→ **About this exercise**
Word for word, restate the lines of the listing from the one that holds "camera: 160 degrees right, 15 degrees down" through the very last line, and nothing more.

########

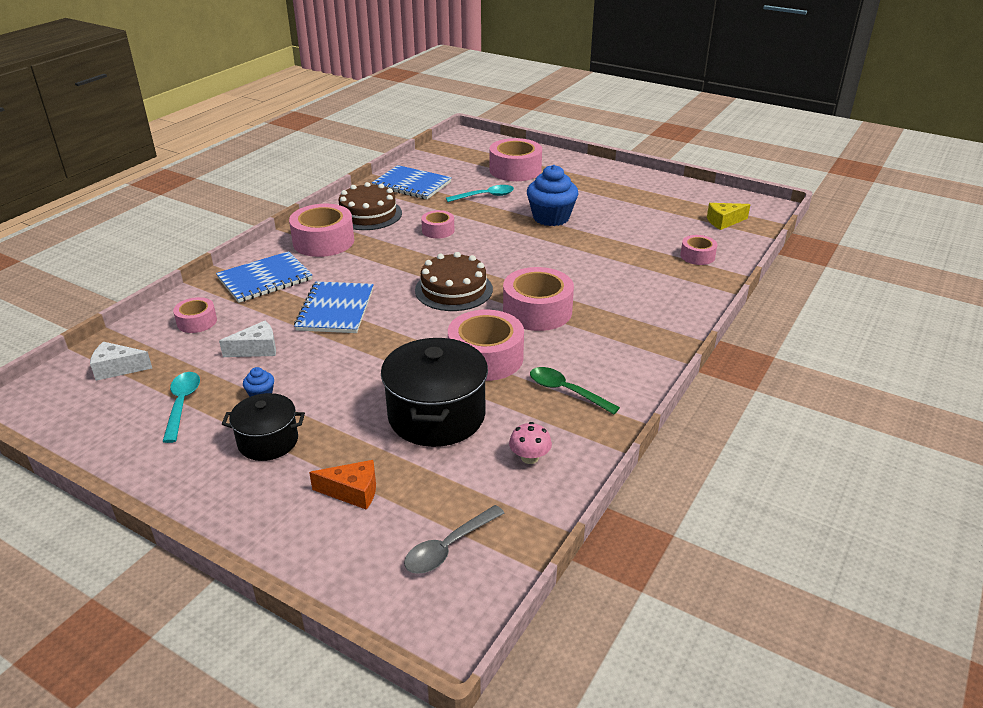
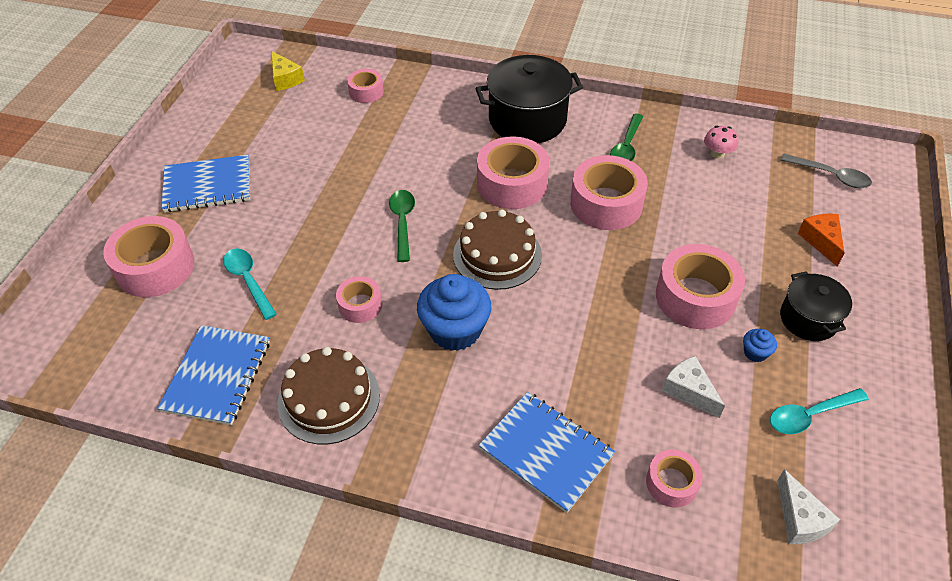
camera: 105 degrees left, 15 degrees up
(323, 241) = (424, 424): pink tape -> pink tape (695, 297)
(335, 309) = (581, 347): blue notebook -> blue notebook (208, 185)
(436, 416) = (704, 216): black pot -> black pot (527, 120)
(512, 254) = (402, 223): none -> green spoon
(551, 218) = (301, 207): blue cupcake -> blue cupcake (455, 330)

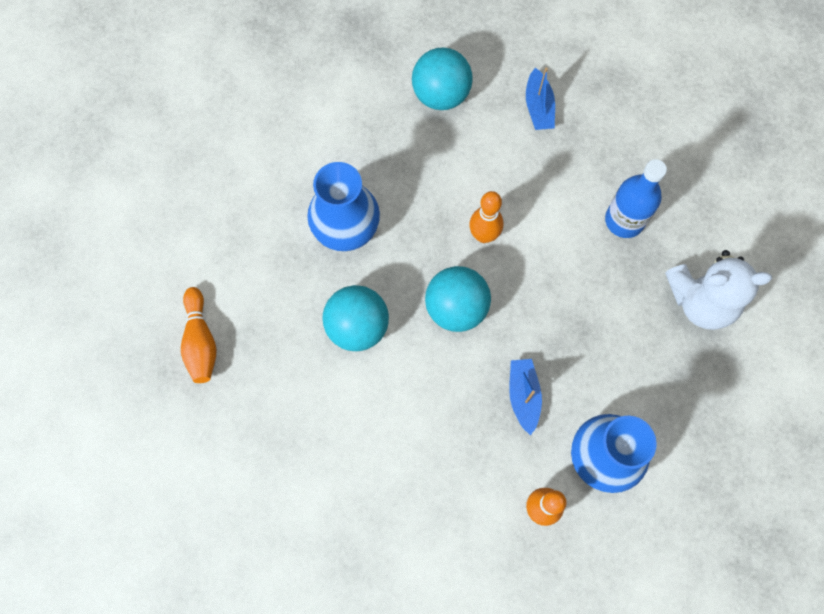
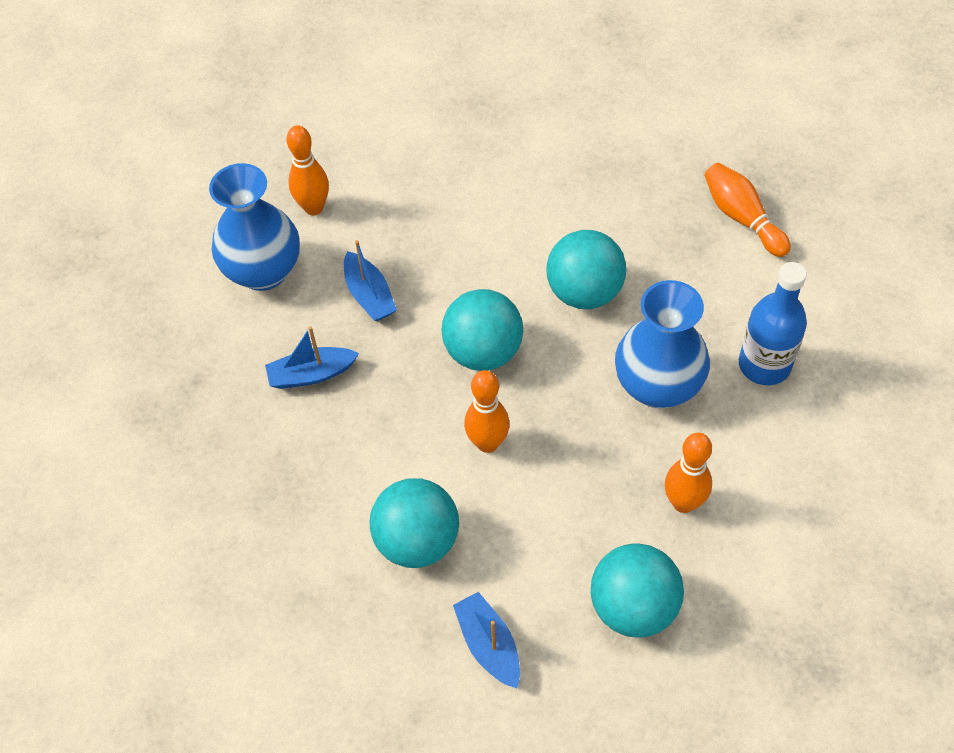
camera: 160 degrees right, 15 degrees down
(375, 143) = (683, 503): none -> orange bowling pin
(558, 187) = (417, 541): none -> turquoise ball
(591, 343) = (311, 374): none -> blue boat
(624, 220) = (315, 532): blue bottle -> blue bottle (764, 365)
(701, 301) = (190, 470): white teddy bear -> none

########

→ **Answer for the task**
camera: 160 degrees right, 15 degrees down
(375, 143) = (683, 503): none -> orange bowling pin
(558, 187) = (417, 541): none -> turquoise ball
(591, 343) = (311, 374): none -> blue boat
(624, 220) = (315, 532): blue bottle -> blue bottle (764, 365)
(701, 301) = (190, 470): white teddy bear -> none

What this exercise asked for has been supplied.